§ **DATA FOR REVIEW**

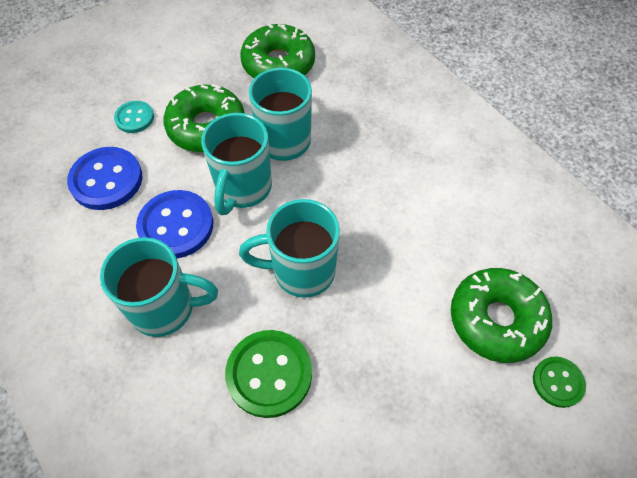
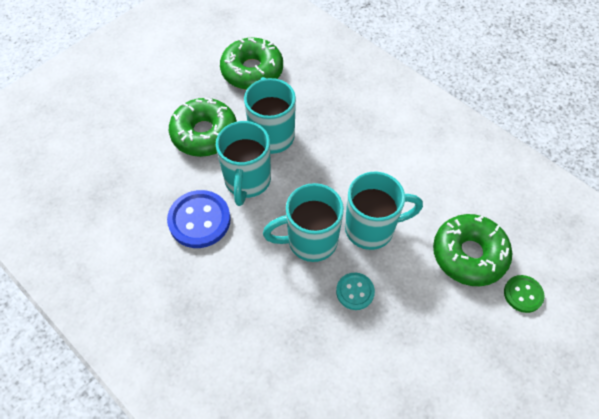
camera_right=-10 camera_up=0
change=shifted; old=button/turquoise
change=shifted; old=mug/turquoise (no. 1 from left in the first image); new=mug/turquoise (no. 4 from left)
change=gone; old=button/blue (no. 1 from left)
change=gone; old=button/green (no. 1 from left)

§ **TRY IT**
The whole of the data above needs retyping exactly, with pictures omitted.

§ **ANSWER SECTION**
camera_right=-10 camera_up=0
change=shifted; old=button/turquoise
change=shifted; old=mug/turquoise (no. 1 from left in the first image); new=mug/turquoise (no. 4 from left)
change=gone; old=button/blue (no. 1 from left)
change=gone; old=button/green (no. 1 from left)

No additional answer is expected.